══ EXERCISE MATERIAL
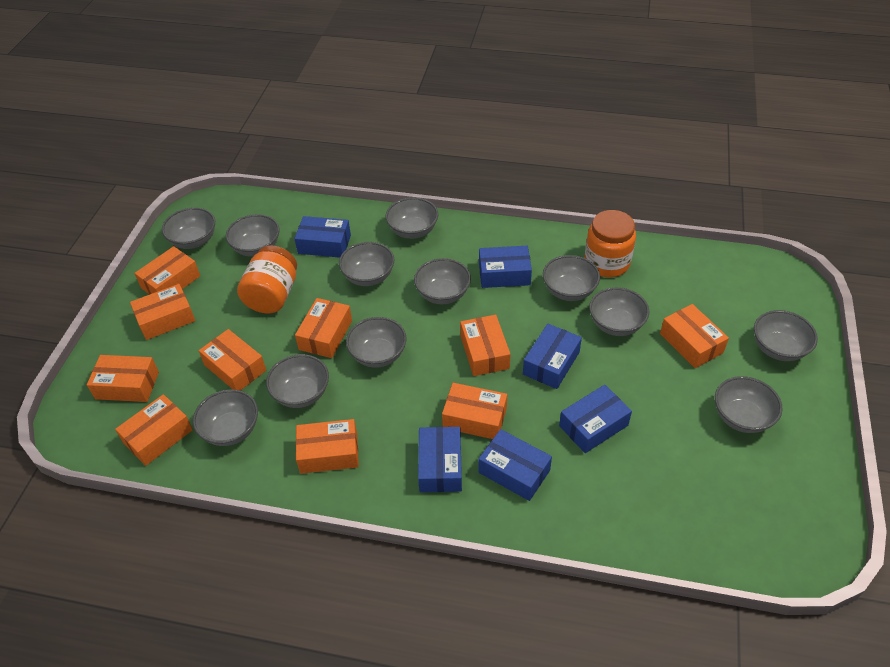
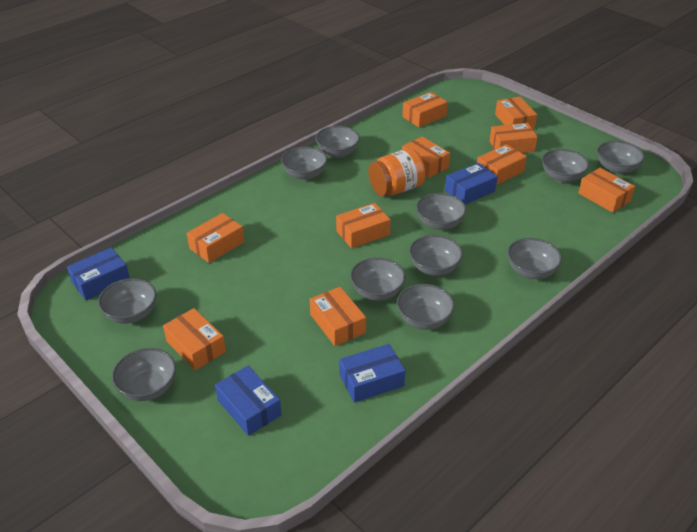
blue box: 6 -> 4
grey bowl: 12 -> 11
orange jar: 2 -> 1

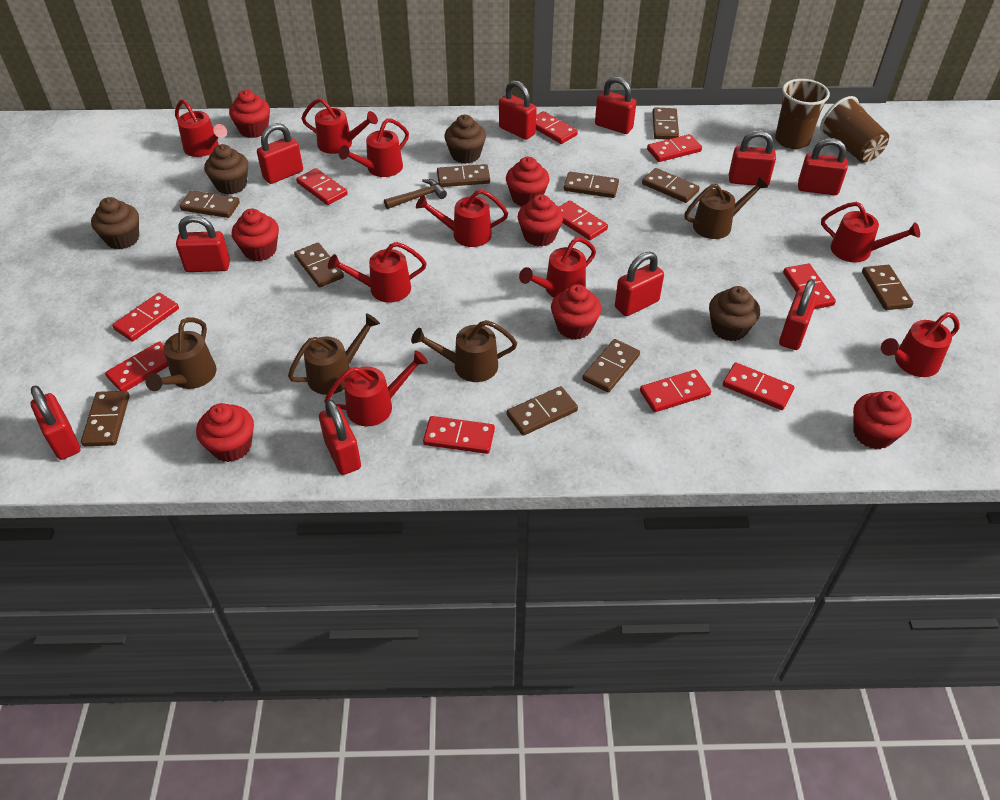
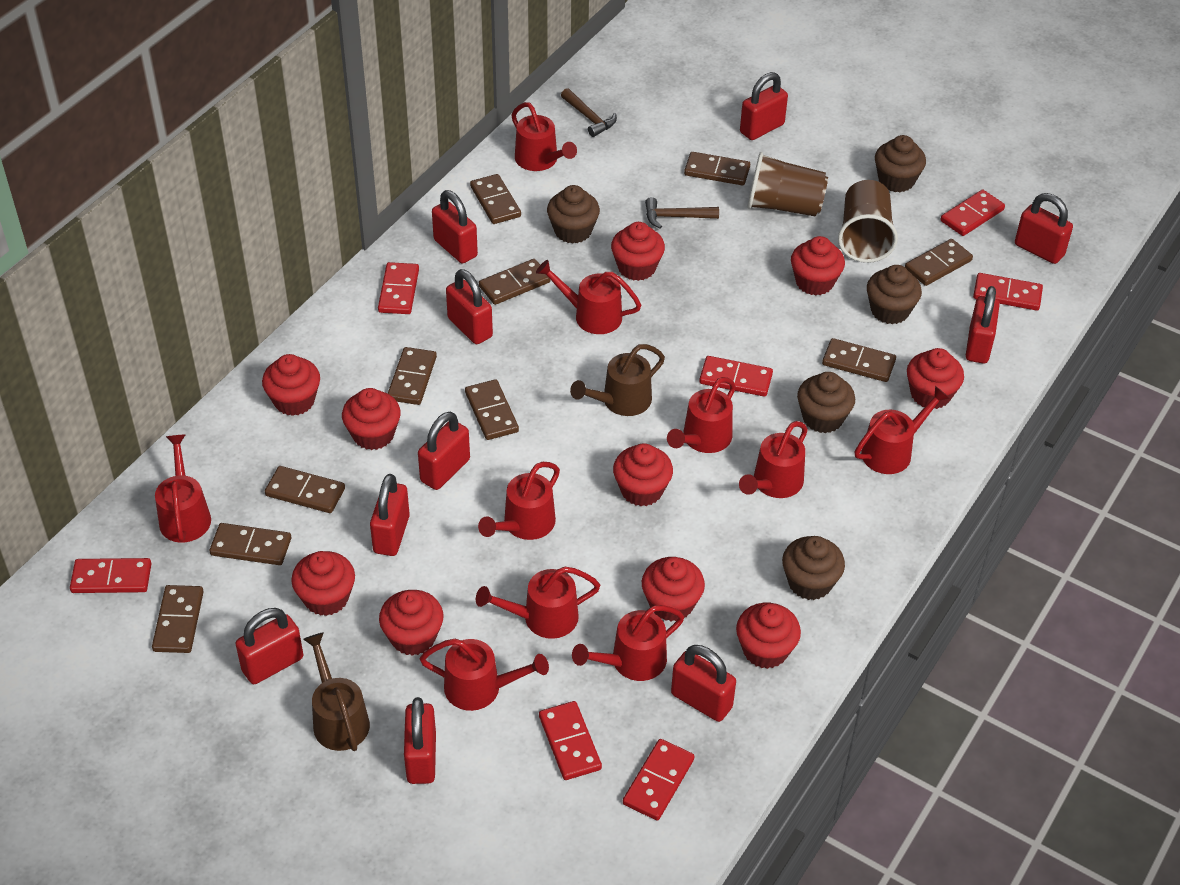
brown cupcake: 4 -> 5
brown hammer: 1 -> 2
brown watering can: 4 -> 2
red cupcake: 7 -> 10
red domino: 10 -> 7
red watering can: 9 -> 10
════
## EXERCISE OBJECTIVE
Every entry, word for word, should be given again; the pictures are not part of the copy.

## RESPONSE AREA
blue box: 6 -> 4
grey bowl: 12 -> 11
orange jar: 2 -> 1

brown cupcake: 4 -> 5
brown hammer: 1 -> 2
brown watering can: 4 -> 2
red cupcake: 7 -> 10
red domino: 10 -> 7
red watering can: 9 -> 10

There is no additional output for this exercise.